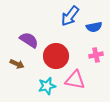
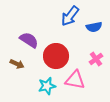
pink cross: moved 4 px down; rotated 24 degrees counterclockwise
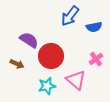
red circle: moved 5 px left
pink triangle: moved 1 px right; rotated 30 degrees clockwise
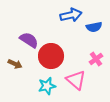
blue arrow: moved 1 px right, 1 px up; rotated 140 degrees counterclockwise
brown arrow: moved 2 px left
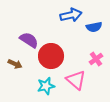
cyan star: moved 1 px left
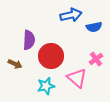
purple semicircle: rotated 60 degrees clockwise
pink triangle: moved 1 px right, 2 px up
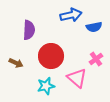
purple semicircle: moved 10 px up
brown arrow: moved 1 px right, 1 px up
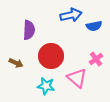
blue semicircle: moved 1 px up
cyan star: rotated 24 degrees clockwise
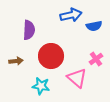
brown arrow: moved 2 px up; rotated 32 degrees counterclockwise
cyan star: moved 5 px left
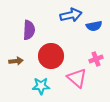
pink cross: rotated 16 degrees clockwise
cyan star: rotated 12 degrees counterclockwise
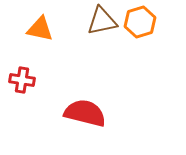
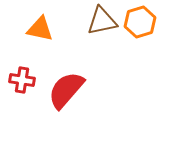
red semicircle: moved 19 px left, 23 px up; rotated 63 degrees counterclockwise
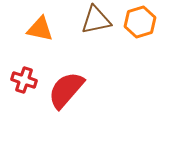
brown triangle: moved 6 px left, 1 px up
red cross: moved 2 px right; rotated 10 degrees clockwise
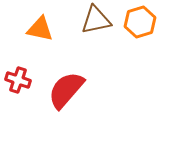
red cross: moved 6 px left
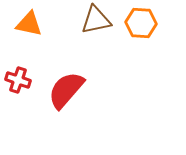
orange hexagon: moved 1 px right, 1 px down; rotated 20 degrees clockwise
orange triangle: moved 11 px left, 5 px up
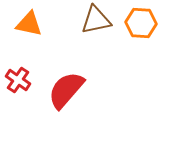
red cross: rotated 15 degrees clockwise
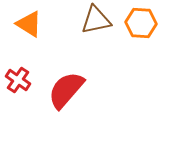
orange triangle: rotated 20 degrees clockwise
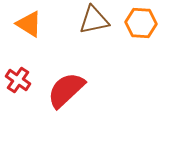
brown triangle: moved 2 px left
red semicircle: rotated 6 degrees clockwise
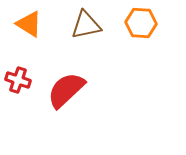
brown triangle: moved 8 px left, 5 px down
red cross: rotated 15 degrees counterclockwise
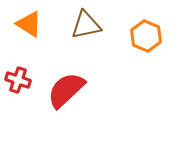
orange hexagon: moved 5 px right, 13 px down; rotated 20 degrees clockwise
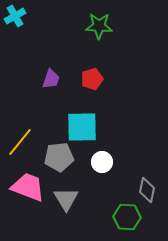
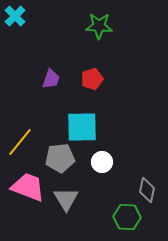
cyan cross: rotated 15 degrees counterclockwise
gray pentagon: moved 1 px right, 1 px down
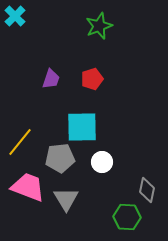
green star: rotated 24 degrees counterclockwise
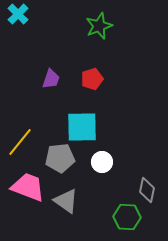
cyan cross: moved 3 px right, 2 px up
gray triangle: moved 2 px down; rotated 24 degrees counterclockwise
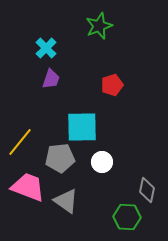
cyan cross: moved 28 px right, 34 px down
red pentagon: moved 20 px right, 6 px down
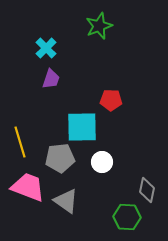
red pentagon: moved 1 px left, 15 px down; rotated 20 degrees clockwise
yellow line: rotated 56 degrees counterclockwise
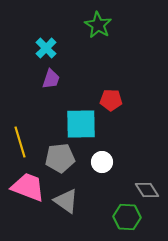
green star: moved 1 px left, 1 px up; rotated 20 degrees counterclockwise
cyan square: moved 1 px left, 3 px up
gray diamond: rotated 45 degrees counterclockwise
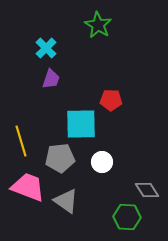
yellow line: moved 1 px right, 1 px up
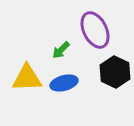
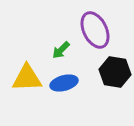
black hexagon: rotated 16 degrees counterclockwise
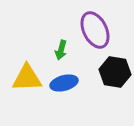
green arrow: rotated 30 degrees counterclockwise
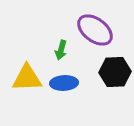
purple ellipse: rotated 27 degrees counterclockwise
black hexagon: rotated 12 degrees counterclockwise
blue ellipse: rotated 12 degrees clockwise
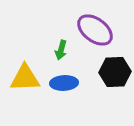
yellow triangle: moved 2 px left
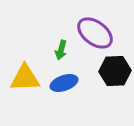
purple ellipse: moved 3 px down
black hexagon: moved 1 px up
blue ellipse: rotated 16 degrees counterclockwise
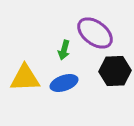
green arrow: moved 3 px right
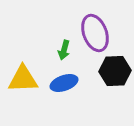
purple ellipse: rotated 33 degrees clockwise
yellow triangle: moved 2 px left, 1 px down
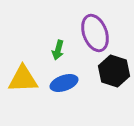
green arrow: moved 6 px left
black hexagon: moved 1 px left; rotated 20 degrees clockwise
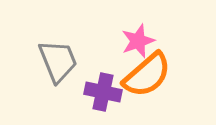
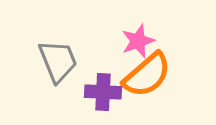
purple cross: rotated 9 degrees counterclockwise
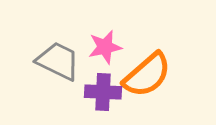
pink star: moved 33 px left, 6 px down; rotated 8 degrees clockwise
gray trapezoid: rotated 42 degrees counterclockwise
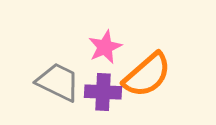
pink star: rotated 12 degrees counterclockwise
gray trapezoid: moved 21 px down
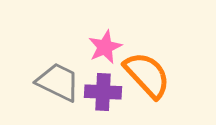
orange semicircle: rotated 92 degrees counterclockwise
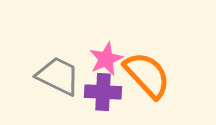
pink star: moved 1 px right, 12 px down
gray trapezoid: moved 6 px up
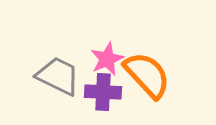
pink star: moved 1 px right
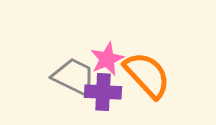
gray trapezoid: moved 16 px right, 1 px down
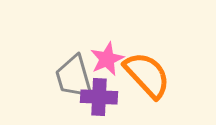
gray trapezoid: rotated 132 degrees counterclockwise
purple cross: moved 4 px left, 5 px down
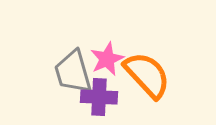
gray trapezoid: moved 1 px left, 5 px up
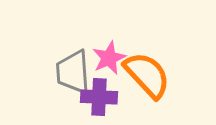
pink star: moved 2 px right, 1 px up
gray trapezoid: rotated 12 degrees clockwise
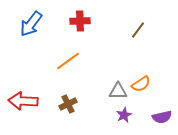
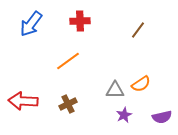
gray triangle: moved 3 px left, 1 px up
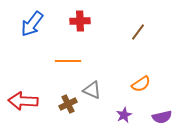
blue arrow: moved 1 px right
brown line: moved 2 px down
orange line: rotated 35 degrees clockwise
gray triangle: moved 23 px left; rotated 24 degrees clockwise
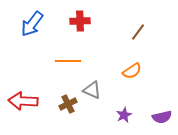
orange semicircle: moved 9 px left, 13 px up
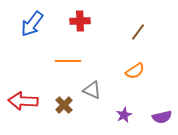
orange semicircle: moved 3 px right
brown cross: moved 4 px left, 1 px down; rotated 18 degrees counterclockwise
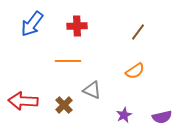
red cross: moved 3 px left, 5 px down
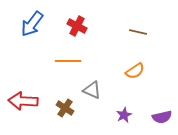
red cross: rotated 30 degrees clockwise
brown line: rotated 66 degrees clockwise
brown cross: moved 1 px right, 3 px down; rotated 12 degrees counterclockwise
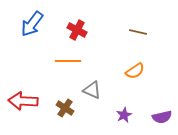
red cross: moved 4 px down
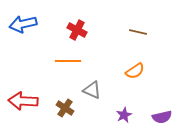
blue arrow: moved 9 px left; rotated 40 degrees clockwise
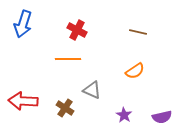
blue arrow: rotated 60 degrees counterclockwise
orange line: moved 2 px up
purple star: rotated 14 degrees counterclockwise
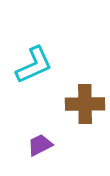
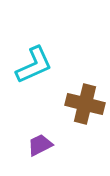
brown cross: rotated 15 degrees clockwise
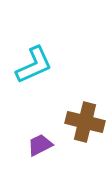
brown cross: moved 18 px down
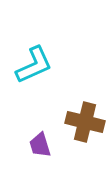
purple trapezoid: rotated 80 degrees counterclockwise
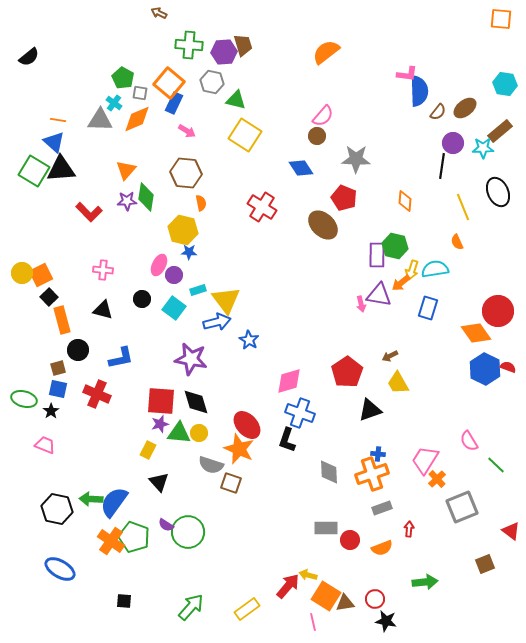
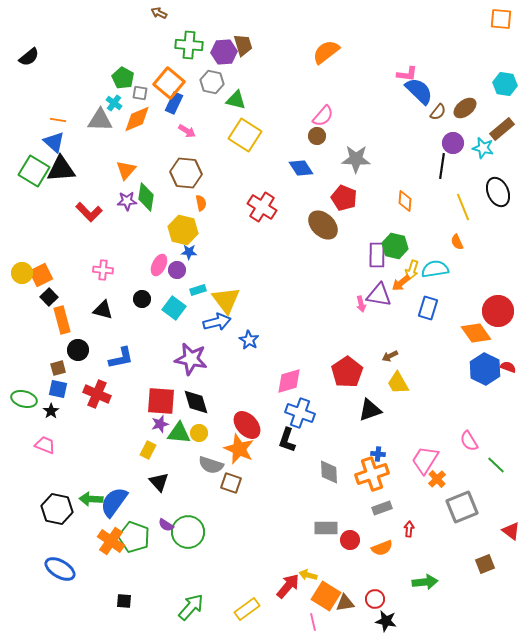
blue semicircle at (419, 91): rotated 44 degrees counterclockwise
brown rectangle at (500, 131): moved 2 px right, 2 px up
cyan star at (483, 148): rotated 15 degrees clockwise
purple circle at (174, 275): moved 3 px right, 5 px up
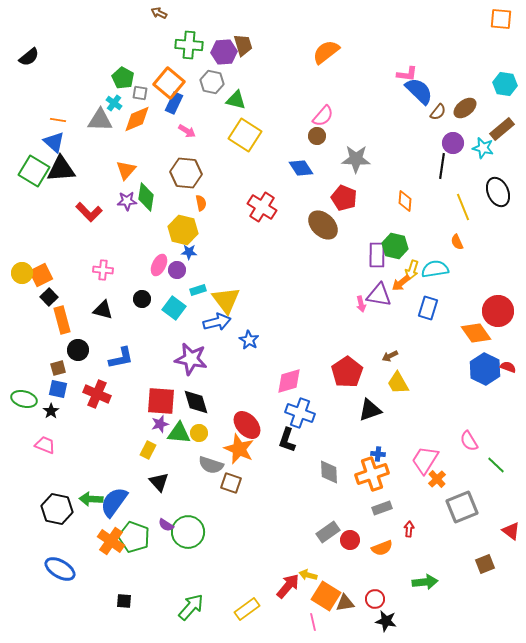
gray rectangle at (326, 528): moved 2 px right, 4 px down; rotated 35 degrees counterclockwise
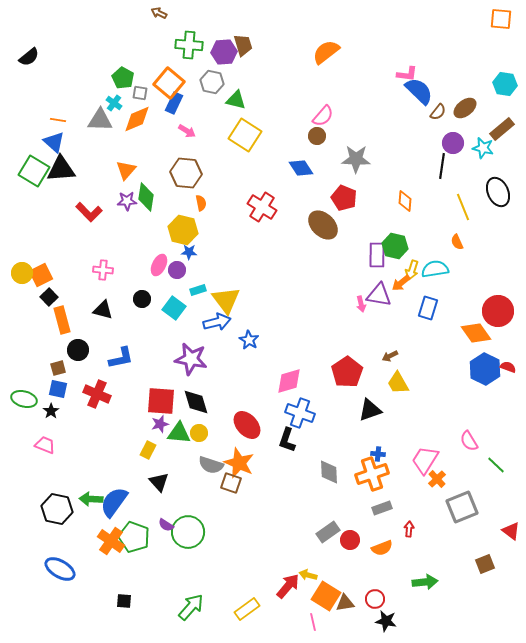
orange star at (239, 449): moved 14 px down
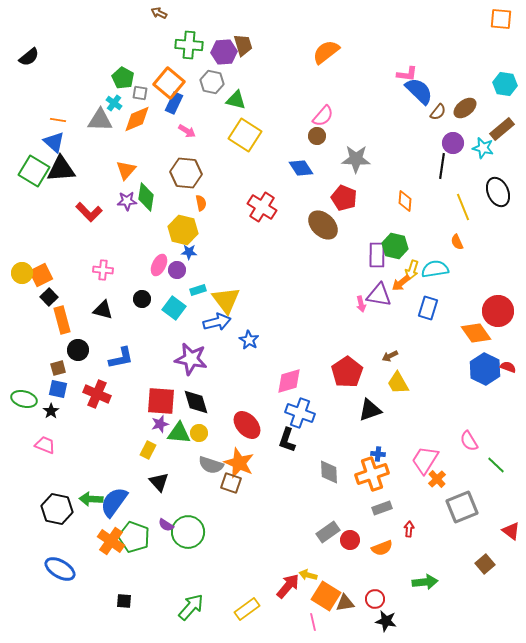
brown square at (485, 564): rotated 18 degrees counterclockwise
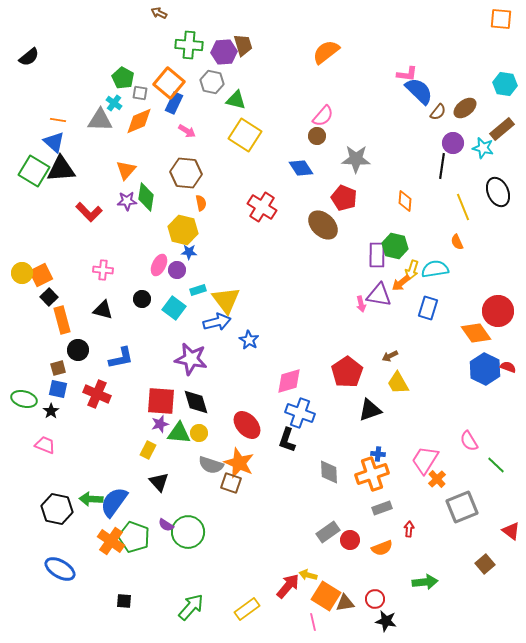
orange diamond at (137, 119): moved 2 px right, 2 px down
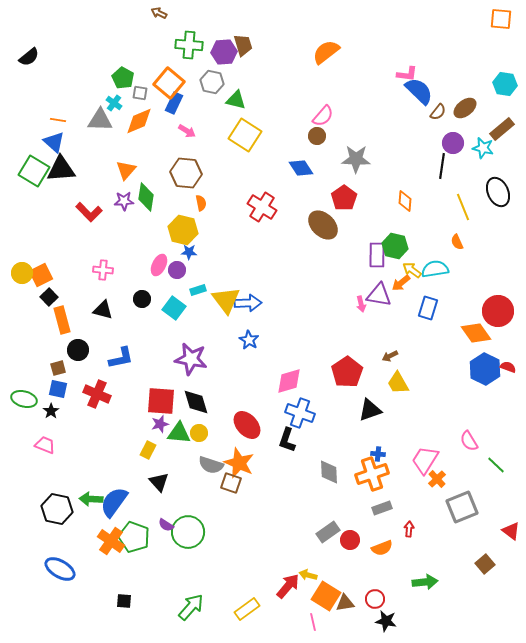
red pentagon at (344, 198): rotated 15 degrees clockwise
purple star at (127, 201): moved 3 px left
yellow arrow at (412, 270): rotated 108 degrees clockwise
blue arrow at (217, 322): moved 31 px right, 19 px up; rotated 12 degrees clockwise
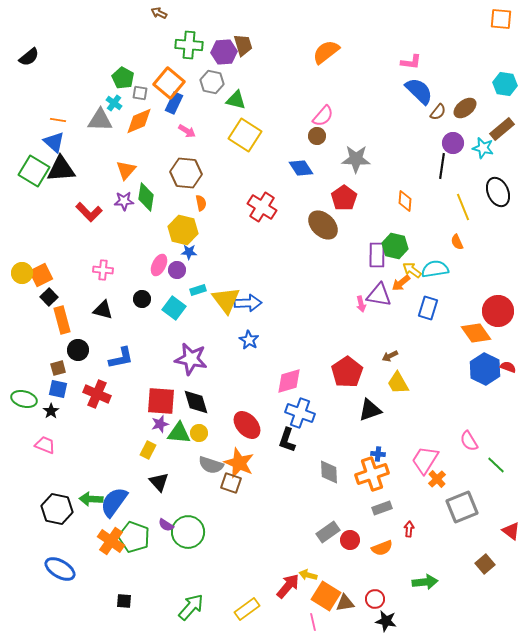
pink L-shape at (407, 74): moved 4 px right, 12 px up
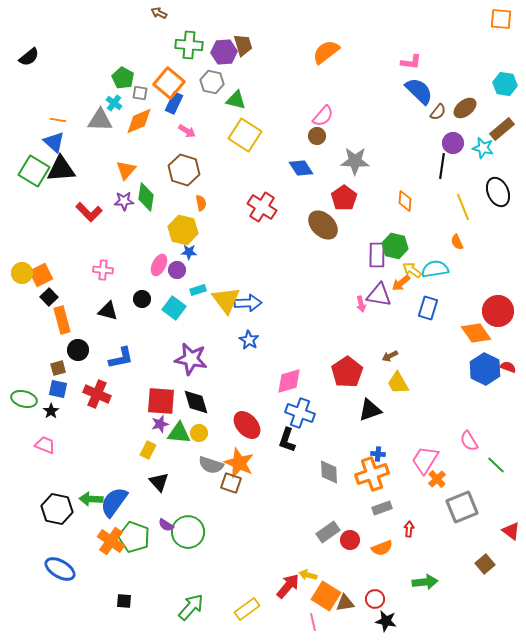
gray star at (356, 159): moved 1 px left, 2 px down
brown hexagon at (186, 173): moved 2 px left, 3 px up; rotated 12 degrees clockwise
black triangle at (103, 310): moved 5 px right, 1 px down
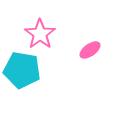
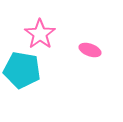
pink ellipse: rotated 55 degrees clockwise
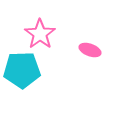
cyan pentagon: rotated 12 degrees counterclockwise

- - -

→ **Exercise aim**: Transcribe every line of the records above without any changes, leaving out the picture lines.

→ **Answer to this task**:
pink cross: moved 4 px down; rotated 24 degrees counterclockwise
red circle: moved 5 px left
pink triangle: moved 1 px right; rotated 30 degrees clockwise
blue arrow: moved 1 px right, 1 px up; rotated 140 degrees counterclockwise
brown arrow: moved 2 px left
cyan star: moved 1 px left
purple semicircle: rotated 60 degrees clockwise
pink triangle: moved 1 px right, 2 px up
purple semicircle: moved 10 px up
brown arrow: moved 1 px right, 1 px up
blue semicircle: moved 1 px up
cyan star: rotated 24 degrees clockwise
brown arrow: moved 2 px up; rotated 32 degrees counterclockwise
cyan star: moved 5 px left
pink cross: rotated 16 degrees clockwise
cyan star: rotated 12 degrees counterclockwise
red semicircle: moved 19 px left, 23 px up; rotated 63 degrees counterclockwise
brown triangle: moved 6 px left, 1 px up
red cross: moved 2 px right; rotated 10 degrees clockwise
red cross: moved 6 px left
orange hexagon: moved 1 px right, 1 px down; rotated 20 degrees clockwise
orange triangle: moved 11 px left, 5 px up
red cross: rotated 15 degrees clockwise
orange triangle: rotated 20 degrees clockwise
brown triangle: moved 2 px left
red semicircle: rotated 6 degrees clockwise
brown triangle: moved 8 px left, 5 px down
red cross: rotated 15 degrees counterclockwise
orange hexagon: moved 5 px right, 13 px down; rotated 20 degrees clockwise
cyan cross: rotated 15 degrees counterclockwise
gray pentagon: moved 1 px right, 1 px down
green star: rotated 24 degrees counterclockwise
cyan cross: moved 3 px right, 2 px up
gray triangle: moved 2 px down; rotated 24 degrees counterclockwise
cyan cross: moved 28 px right, 34 px down
red pentagon: moved 20 px right, 6 px down
red pentagon: moved 1 px left, 15 px down; rotated 20 degrees clockwise
yellow line: rotated 56 degrees counterclockwise
green star: moved 1 px left, 1 px up; rotated 20 degrees counterclockwise
cyan square: moved 1 px left, 3 px up
gray diamond: rotated 45 degrees counterclockwise
yellow line: moved 1 px right, 1 px up
black hexagon: rotated 16 degrees counterclockwise
green arrow: rotated 30 degrees counterclockwise
purple ellipse: rotated 27 degrees counterclockwise
black hexagon: rotated 12 degrees counterclockwise
blue ellipse: rotated 12 degrees clockwise
yellow triangle: moved 2 px left
purple ellipse: moved 3 px down
black hexagon: moved 1 px up
blue ellipse: rotated 16 degrees counterclockwise
green arrow: moved 3 px right
purple ellipse: rotated 33 degrees clockwise
yellow triangle: moved 2 px left, 1 px down
green arrow: moved 6 px left
black hexagon: moved 1 px left; rotated 20 degrees clockwise
purple cross: rotated 9 degrees counterclockwise
pink star: moved 33 px left, 6 px down; rotated 8 degrees clockwise
gray trapezoid: rotated 42 degrees counterclockwise
pink star: rotated 12 degrees counterclockwise
gray trapezoid: moved 21 px down
orange semicircle: rotated 92 degrees counterclockwise
pink star: moved 1 px right, 12 px down
gray trapezoid: moved 6 px up
pink star: moved 1 px right
gray trapezoid: moved 16 px right, 1 px down
gray trapezoid: rotated 132 degrees counterclockwise
purple cross: moved 4 px left, 5 px down
gray trapezoid: moved 1 px left, 5 px up
pink star: moved 2 px right, 1 px up
gray trapezoid: rotated 12 degrees clockwise
gray triangle: moved 3 px left, 1 px up
blue arrow: moved 1 px right
brown line: moved 2 px down
orange line: rotated 35 degrees clockwise
gray triangle: moved 23 px left; rotated 24 degrees clockwise
orange semicircle: moved 9 px left, 13 px up
orange semicircle: moved 3 px right
brown cross: moved 4 px left, 1 px down; rotated 18 degrees counterclockwise
red cross: moved 3 px left, 5 px down
red cross: rotated 30 degrees clockwise
brown line: rotated 66 degrees clockwise
brown cross: moved 1 px right, 3 px down; rotated 12 degrees counterclockwise
red cross: moved 4 px down
blue arrow: moved 9 px left; rotated 40 degrees clockwise
blue arrow: rotated 60 degrees counterclockwise
orange line: moved 2 px up
purple star: rotated 14 degrees counterclockwise
brown cross: rotated 15 degrees clockwise
brown cross: moved 18 px down
purple trapezoid: rotated 80 degrees counterclockwise
blue semicircle at (419, 91): rotated 44 degrees counterclockwise
brown rectangle at (500, 131): moved 2 px right, 2 px up
cyan star at (483, 148): rotated 15 degrees clockwise
purple circle at (174, 275): moved 3 px right, 5 px up
gray rectangle at (326, 528): moved 2 px right, 4 px down; rotated 35 degrees counterclockwise
orange star at (239, 449): moved 14 px down
brown square at (485, 564): rotated 18 degrees counterclockwise
orange diamond at (137, 119): moved 2 px right, 2 px down
red pentagon at (344, 198): rotated 15 degrees clockwise
purple star at (127, 201): moved 3 px left
yellow arrow at (412, 270): rotated 108 degrees clockwise
blue arrow at (217, 322): moved 31 px right, 19 px up; rotated 12 degrees clockwise
pink L-shape at (407, 74): moved 4 px right, 12 px up
gray star at (356, 159): moved 1 px left, 2 px down
brown hexagon at (186, 173): moved 2 px left, 3 px up; rotated 12 degrees clockwise
black triangle at (103, 310): moved 5 px right, 1 px down
pink ellipse: rotated 55 degrees clockwise
cyan pentagon: rotated 12 degrees counterclockwise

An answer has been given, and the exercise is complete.